Data items

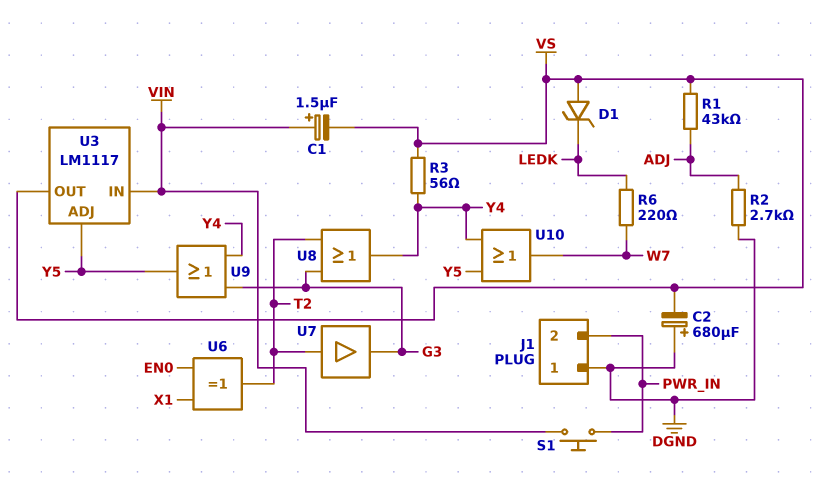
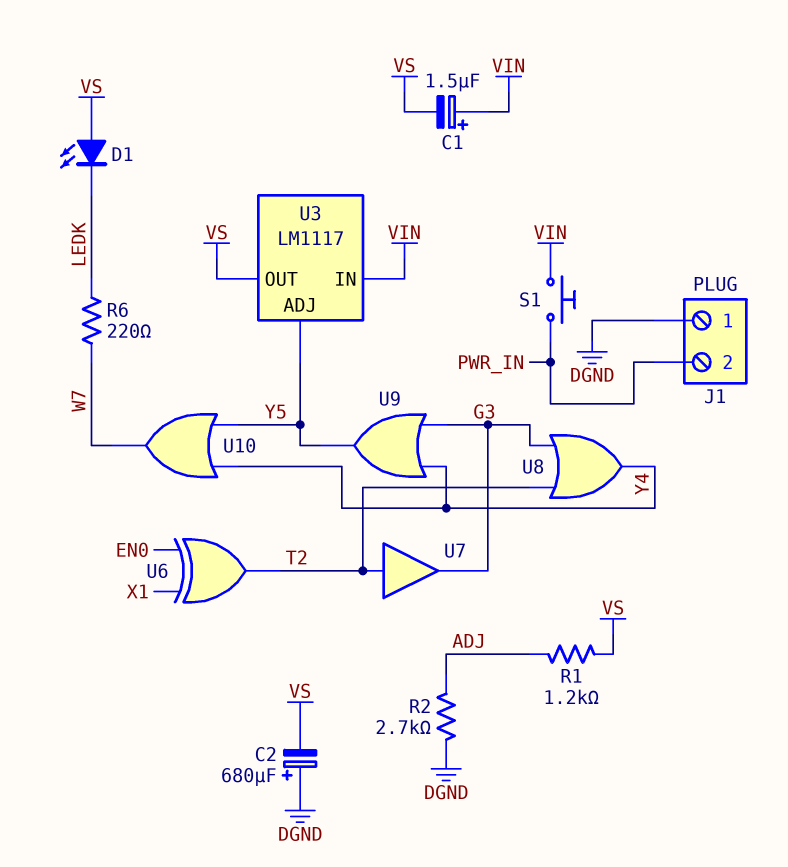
D1: zener (A VS, K LEDK) -> LED (A VS, K LEDK)
R1: 43k (ADJ, VS) -> 1.2k (ADJ, VS)
R3: 56 (VS, Y4) -> none

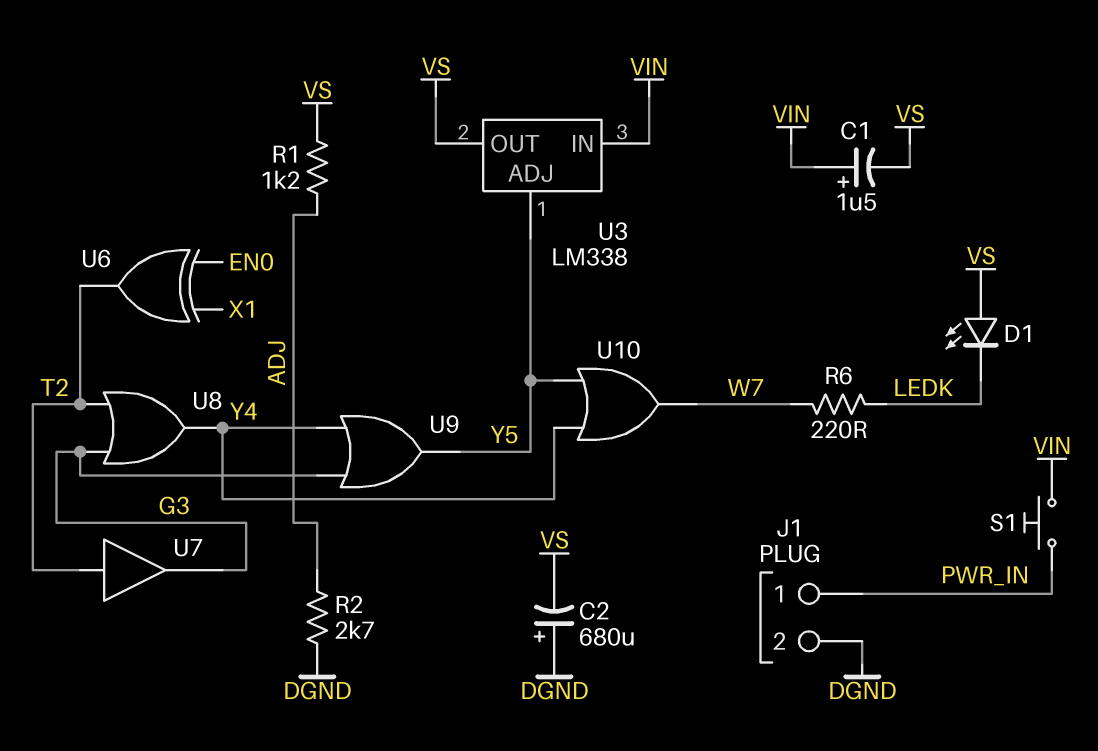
J1 pin 1: DGND -> PWR_IN
J1 pin 2: PWR_IN -> DGND
U3: LM1117 -> LM338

» **ACTION ITEM**: Write out each entry exactly as given, omitting any picture.

» **REPLY**:
D1: zener (A VS, K LEDK) -> LED (A VS, K LEDK)
R1: 43k (ADJ, VS) -> 1.2k (ADJ, VS)
R3: 56 (VS, Y4) -> none

J1 pin 1: DGND -> PWR_IN
J1 pin 2: PWR_IN -> DGND
U3: LM1117 -> LM338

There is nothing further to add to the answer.